### TASK OBJECTIVE
Your response should consist solely of the lines from the one containing "tan brick I7:J8" through the end of the data, copied exactly.

** GIVEN INFORMATION follows **

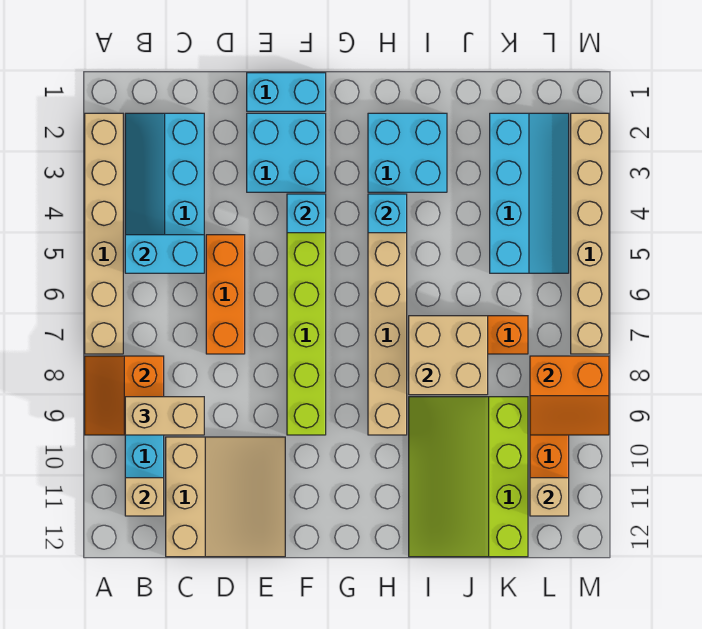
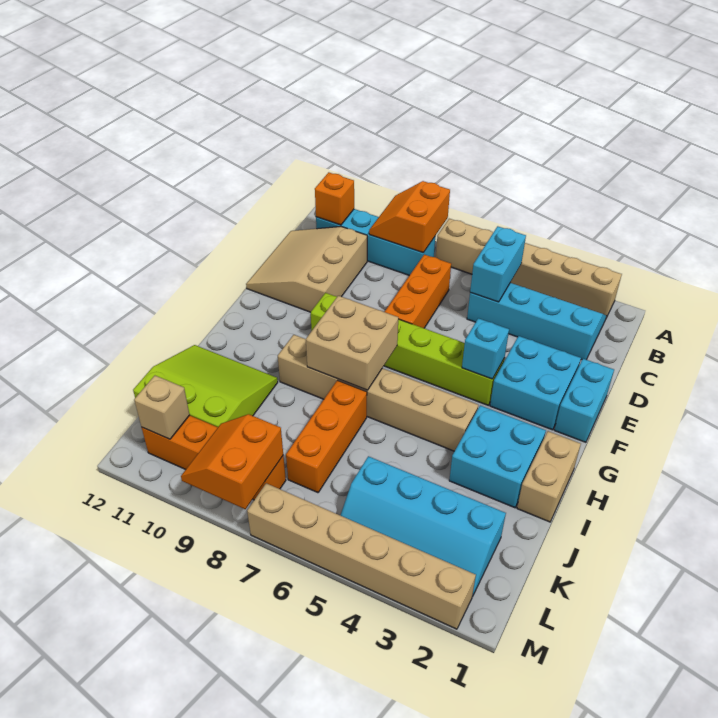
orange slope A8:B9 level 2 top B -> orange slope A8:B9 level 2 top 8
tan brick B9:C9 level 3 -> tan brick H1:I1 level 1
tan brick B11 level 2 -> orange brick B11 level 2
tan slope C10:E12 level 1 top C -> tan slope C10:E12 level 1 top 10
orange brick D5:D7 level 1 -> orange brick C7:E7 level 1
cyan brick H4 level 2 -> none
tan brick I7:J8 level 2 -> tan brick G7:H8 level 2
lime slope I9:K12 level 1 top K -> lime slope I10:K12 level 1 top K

** End of GIVEN INFORMATION **

### ANSWER FOR THE TASK
tan brick I7:J8 level 2 -> tan brick G7:H8 level 2
lime slope I9:K12 level 1 top K -> lime slope I10:K12 level 1 top K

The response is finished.